:: Input for this task

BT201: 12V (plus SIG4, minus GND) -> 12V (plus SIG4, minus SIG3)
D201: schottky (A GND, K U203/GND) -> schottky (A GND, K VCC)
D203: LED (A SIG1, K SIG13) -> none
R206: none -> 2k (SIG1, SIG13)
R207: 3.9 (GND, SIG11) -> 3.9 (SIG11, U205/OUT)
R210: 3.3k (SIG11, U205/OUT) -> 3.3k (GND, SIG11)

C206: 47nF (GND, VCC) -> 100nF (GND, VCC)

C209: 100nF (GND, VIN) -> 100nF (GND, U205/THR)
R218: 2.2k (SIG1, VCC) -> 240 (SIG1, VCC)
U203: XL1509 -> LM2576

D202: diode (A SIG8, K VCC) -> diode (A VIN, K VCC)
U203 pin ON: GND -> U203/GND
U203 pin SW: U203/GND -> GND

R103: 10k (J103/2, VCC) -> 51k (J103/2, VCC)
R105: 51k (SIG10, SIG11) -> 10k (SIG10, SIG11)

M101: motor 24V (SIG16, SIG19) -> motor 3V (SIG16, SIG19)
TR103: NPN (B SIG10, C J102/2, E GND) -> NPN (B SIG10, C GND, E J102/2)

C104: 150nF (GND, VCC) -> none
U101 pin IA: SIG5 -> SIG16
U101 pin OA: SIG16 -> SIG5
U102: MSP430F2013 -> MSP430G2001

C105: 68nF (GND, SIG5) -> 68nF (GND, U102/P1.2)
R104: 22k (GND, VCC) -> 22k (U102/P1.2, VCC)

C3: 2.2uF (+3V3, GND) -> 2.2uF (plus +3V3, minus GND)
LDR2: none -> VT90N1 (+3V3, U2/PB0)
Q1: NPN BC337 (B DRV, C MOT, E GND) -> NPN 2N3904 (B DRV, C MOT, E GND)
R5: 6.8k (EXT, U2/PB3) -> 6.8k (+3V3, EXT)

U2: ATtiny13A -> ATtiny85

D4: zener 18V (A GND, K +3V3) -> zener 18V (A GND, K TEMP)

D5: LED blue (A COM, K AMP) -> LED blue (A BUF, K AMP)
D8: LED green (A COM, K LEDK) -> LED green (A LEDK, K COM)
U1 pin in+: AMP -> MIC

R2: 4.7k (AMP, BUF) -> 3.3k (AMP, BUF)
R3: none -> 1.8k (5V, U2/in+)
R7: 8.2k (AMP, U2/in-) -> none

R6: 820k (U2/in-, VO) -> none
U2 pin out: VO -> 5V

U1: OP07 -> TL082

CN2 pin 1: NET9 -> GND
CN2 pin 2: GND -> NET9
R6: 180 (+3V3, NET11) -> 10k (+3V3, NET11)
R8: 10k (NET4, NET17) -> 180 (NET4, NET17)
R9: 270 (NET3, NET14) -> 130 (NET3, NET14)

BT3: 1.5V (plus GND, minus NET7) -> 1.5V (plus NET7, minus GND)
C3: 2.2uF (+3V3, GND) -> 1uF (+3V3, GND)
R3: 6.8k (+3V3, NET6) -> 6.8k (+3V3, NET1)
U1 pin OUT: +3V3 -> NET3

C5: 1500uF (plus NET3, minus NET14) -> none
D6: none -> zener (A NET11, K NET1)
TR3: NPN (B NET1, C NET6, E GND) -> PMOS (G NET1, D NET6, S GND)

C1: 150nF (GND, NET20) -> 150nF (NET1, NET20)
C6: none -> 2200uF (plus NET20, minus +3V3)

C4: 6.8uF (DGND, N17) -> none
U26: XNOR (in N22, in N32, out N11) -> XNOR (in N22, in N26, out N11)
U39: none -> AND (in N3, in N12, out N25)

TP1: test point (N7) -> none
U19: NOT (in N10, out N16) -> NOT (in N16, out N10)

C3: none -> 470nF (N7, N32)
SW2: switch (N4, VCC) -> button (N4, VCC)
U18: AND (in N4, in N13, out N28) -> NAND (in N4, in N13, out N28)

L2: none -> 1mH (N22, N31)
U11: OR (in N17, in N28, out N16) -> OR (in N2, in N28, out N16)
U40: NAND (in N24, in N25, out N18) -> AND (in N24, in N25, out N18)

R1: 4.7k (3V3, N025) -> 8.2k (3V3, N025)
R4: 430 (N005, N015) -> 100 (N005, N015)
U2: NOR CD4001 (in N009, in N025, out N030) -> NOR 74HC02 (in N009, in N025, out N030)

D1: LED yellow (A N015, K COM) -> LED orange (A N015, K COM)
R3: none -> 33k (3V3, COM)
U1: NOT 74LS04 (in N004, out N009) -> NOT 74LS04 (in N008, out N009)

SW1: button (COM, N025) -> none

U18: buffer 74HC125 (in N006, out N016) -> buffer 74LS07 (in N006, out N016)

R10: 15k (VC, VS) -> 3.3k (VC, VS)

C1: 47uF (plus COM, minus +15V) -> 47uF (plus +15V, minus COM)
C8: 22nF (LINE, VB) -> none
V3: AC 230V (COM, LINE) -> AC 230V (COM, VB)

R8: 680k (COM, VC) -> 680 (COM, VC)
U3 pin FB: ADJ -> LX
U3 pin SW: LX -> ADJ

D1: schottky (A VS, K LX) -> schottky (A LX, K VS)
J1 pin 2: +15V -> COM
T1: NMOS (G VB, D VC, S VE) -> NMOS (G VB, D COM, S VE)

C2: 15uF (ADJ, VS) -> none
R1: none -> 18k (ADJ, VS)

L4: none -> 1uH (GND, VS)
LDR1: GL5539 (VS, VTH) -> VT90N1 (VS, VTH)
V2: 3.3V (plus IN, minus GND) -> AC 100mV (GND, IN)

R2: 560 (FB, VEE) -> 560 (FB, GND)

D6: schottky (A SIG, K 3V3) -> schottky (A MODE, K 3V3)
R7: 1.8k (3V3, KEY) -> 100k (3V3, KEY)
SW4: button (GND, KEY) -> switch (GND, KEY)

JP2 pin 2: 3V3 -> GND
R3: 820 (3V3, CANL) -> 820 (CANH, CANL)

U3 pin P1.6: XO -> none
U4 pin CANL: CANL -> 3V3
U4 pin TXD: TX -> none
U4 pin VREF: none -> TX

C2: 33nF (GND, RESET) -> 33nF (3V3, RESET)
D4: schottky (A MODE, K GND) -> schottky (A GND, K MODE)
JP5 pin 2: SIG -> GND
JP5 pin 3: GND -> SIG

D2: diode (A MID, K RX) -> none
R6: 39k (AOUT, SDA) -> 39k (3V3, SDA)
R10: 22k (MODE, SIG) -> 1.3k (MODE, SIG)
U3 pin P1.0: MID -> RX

::::

Output exactly the line containing "R6: 39k (AOUT, SDA) -> 39k (3V3, SDA)" together with every line after it, ending at the final line of the entries.

> **Your solution**
R6: 39k (AOUT, SDA) -> 39k (3V3, SDA)
R10: 22k (MODE, SIG) -> 1.3k (MODE, SIG)
U3 pin P1.0: MID -> RX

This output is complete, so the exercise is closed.